- [RECORDED INFORMATION]
###

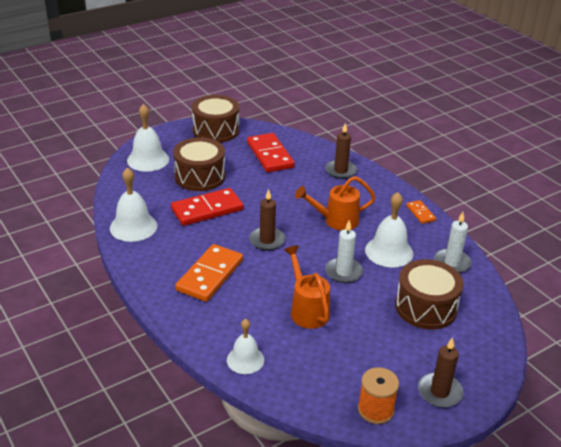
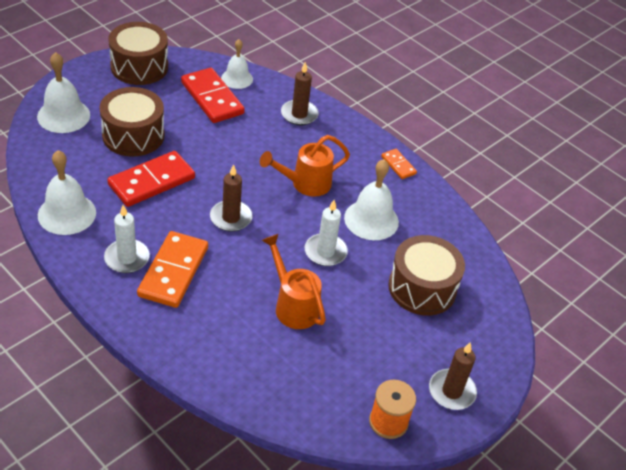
camera: 15 degrees left, 10 degrees up
(245, 359) = (236, 377): white bell -> white bell (237, 78)
(452, 263) = (441, 228): white candle -> white candle (127, 258)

###

- [WHAT THE EXERCISE ASKS]
Every line above should be transcribed word for word; leave the pictures out.

- [PROBLEM SOLUTION]
camera: 15 degrees left, 10 degrees up
(245, 359) = (236, 377): white bell -> white bell (237, 78)
(452, 263) = (441, 228): white candle -> white candle (127, 258)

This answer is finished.